> [Excerpted records]

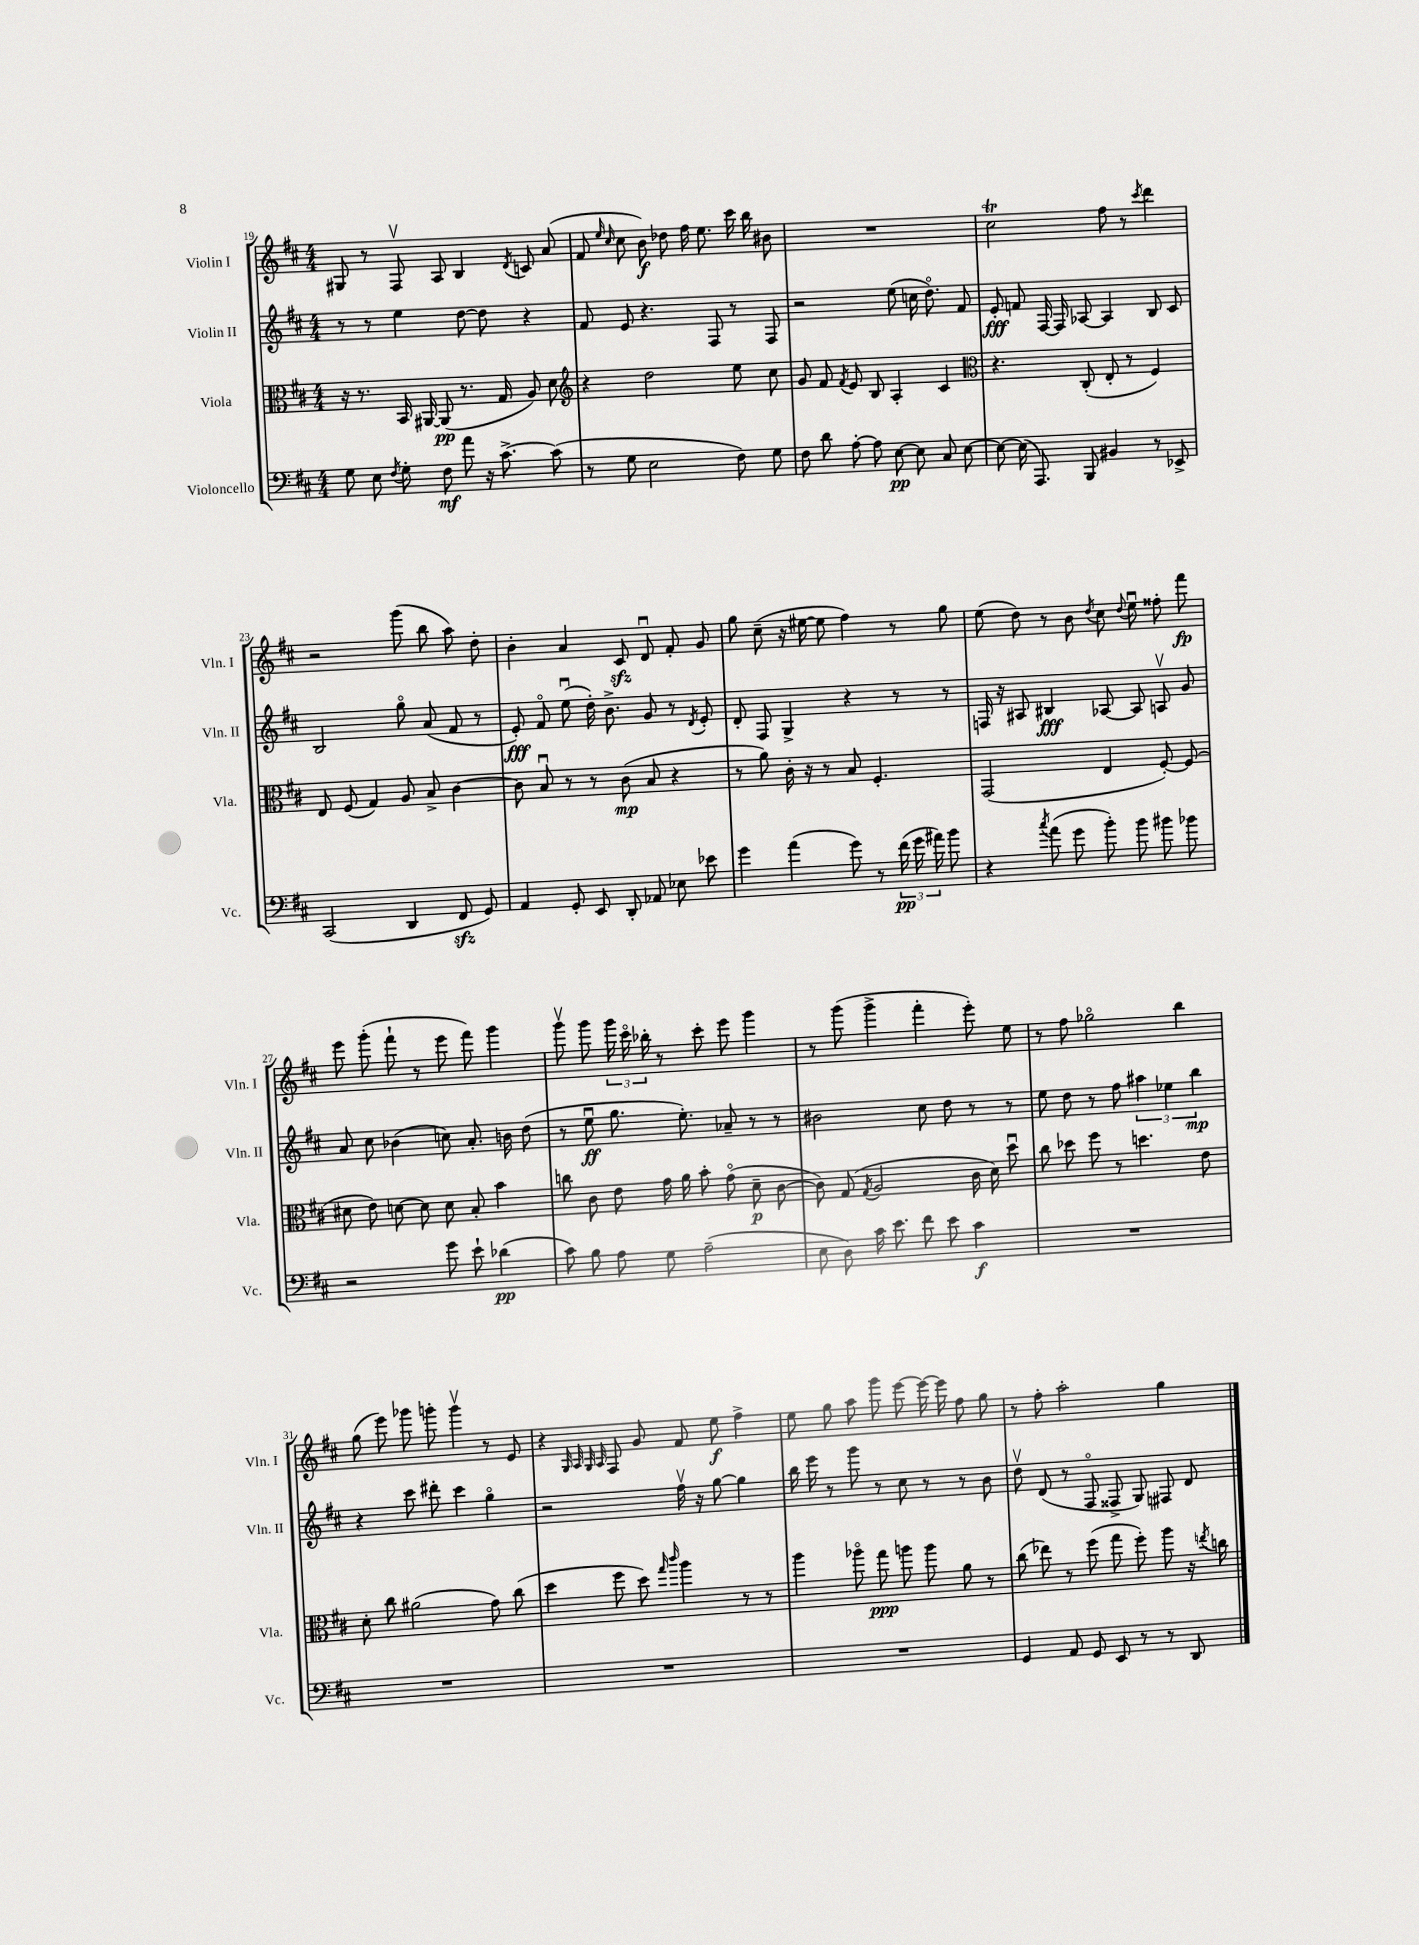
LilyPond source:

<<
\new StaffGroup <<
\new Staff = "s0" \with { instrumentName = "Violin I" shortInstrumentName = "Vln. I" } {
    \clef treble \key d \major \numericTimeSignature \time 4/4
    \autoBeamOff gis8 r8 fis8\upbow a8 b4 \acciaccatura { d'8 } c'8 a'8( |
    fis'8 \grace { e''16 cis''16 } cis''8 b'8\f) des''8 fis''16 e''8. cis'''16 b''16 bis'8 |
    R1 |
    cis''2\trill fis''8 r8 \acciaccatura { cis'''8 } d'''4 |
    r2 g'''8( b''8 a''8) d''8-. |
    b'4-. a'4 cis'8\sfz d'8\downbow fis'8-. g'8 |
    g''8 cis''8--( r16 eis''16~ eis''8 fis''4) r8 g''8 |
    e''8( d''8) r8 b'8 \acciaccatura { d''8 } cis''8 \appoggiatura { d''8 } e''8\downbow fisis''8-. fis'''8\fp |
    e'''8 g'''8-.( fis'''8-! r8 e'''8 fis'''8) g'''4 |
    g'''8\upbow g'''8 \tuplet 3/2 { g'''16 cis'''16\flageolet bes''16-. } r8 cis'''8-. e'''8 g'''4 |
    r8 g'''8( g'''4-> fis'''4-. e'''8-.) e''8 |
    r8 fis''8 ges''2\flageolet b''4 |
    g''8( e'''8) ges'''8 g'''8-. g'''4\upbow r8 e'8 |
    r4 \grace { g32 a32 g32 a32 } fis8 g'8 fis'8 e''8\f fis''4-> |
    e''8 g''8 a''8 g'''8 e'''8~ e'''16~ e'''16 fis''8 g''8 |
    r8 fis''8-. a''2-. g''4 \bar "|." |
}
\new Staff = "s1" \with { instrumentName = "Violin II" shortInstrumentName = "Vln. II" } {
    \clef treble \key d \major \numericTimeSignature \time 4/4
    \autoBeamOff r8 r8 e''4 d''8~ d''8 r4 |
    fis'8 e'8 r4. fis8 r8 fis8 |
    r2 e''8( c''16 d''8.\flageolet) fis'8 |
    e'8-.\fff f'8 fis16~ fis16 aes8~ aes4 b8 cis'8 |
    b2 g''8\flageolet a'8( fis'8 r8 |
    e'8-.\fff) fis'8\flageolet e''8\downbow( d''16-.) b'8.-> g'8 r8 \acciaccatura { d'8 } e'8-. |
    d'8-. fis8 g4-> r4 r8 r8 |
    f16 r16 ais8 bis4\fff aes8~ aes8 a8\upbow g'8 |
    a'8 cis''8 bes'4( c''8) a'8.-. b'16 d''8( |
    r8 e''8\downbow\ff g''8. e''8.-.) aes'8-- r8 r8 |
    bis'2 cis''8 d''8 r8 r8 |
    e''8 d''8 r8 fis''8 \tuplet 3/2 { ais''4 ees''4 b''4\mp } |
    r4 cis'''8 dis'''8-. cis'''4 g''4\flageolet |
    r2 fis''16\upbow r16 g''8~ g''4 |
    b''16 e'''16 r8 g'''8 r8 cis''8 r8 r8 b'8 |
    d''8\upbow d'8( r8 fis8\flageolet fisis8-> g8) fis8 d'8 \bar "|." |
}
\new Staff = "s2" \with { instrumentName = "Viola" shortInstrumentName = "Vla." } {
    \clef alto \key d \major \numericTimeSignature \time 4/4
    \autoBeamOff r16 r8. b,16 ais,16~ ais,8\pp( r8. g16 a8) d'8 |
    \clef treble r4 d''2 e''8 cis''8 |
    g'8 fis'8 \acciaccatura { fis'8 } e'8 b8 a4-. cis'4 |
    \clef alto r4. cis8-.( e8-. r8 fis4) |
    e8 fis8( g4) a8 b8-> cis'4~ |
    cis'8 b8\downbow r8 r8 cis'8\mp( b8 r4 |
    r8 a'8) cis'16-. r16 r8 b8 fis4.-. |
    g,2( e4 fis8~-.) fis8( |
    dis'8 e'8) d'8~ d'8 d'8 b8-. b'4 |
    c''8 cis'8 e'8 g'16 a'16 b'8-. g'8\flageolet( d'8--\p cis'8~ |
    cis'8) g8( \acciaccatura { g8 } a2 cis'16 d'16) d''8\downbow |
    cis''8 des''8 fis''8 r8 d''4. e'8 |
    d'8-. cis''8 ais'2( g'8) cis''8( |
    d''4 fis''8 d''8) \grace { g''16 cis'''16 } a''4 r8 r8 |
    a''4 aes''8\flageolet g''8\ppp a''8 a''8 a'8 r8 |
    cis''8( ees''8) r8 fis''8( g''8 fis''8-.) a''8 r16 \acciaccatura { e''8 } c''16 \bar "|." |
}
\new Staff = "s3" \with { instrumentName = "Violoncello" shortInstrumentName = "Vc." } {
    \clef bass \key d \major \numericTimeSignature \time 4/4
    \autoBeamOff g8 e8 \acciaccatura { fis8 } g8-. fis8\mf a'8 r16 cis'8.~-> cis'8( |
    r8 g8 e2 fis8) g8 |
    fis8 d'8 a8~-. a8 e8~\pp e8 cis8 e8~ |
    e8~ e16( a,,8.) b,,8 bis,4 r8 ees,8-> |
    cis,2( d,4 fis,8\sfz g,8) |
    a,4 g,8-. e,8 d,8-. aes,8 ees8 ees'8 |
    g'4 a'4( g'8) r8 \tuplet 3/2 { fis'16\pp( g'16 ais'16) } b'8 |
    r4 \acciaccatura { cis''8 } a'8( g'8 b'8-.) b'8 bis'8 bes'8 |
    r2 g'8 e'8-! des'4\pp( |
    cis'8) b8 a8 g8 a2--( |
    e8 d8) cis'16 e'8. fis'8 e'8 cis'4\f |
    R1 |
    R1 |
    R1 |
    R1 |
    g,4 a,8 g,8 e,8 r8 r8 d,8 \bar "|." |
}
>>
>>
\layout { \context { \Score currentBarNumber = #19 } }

> [Task details]
List every line in the rows above that contains the string "acciaccatura", and copy each of those lines in full.

> [Result of the exercise]
    \autoBeamOff gis8 r8 fis8\upbow a8 b4 \acciaccatura { d'8 } c'8 a'8( |
    cis''2\trill fis''8 r8 \acciaccatura { cis'''8 } d'''4 |
    e''8( d''8) r8 b'8 \acciaccatura { d''8 } cis''8 \appoggiatura { d''8 } e''8\downbow fisis''8-. fis'''8\fp |
    e'8-.\fff) fis'8\flageolet e''8\downbow( d''16-.) b'8.-> g'8 r8 \acciaccatura { d'8 } e'8-. |
    g'8 fis'8 \acciaccatura { fis'8 } e'8 b8 a4-. cis'4 |
    cis'8) g8( \acciaccatura { g8 } a2 cis'16 d'16) d''8\downbow |
    cis''8( ees''8) r8 fis''8( g''8 fis''8-.) a''8 r16 \acciaccatura { e''8 } c''16 \bar "|." |
    \autoBeamOff g8 e8 \acciaccatura { fis8 } g8-. fis8\mf a'8 r16 cis'8.~-> cis'8( |
    r4 \acciaccatura { cis''8 } a'8( g'8 b'8-.) b'8 bis'8 bes'8 |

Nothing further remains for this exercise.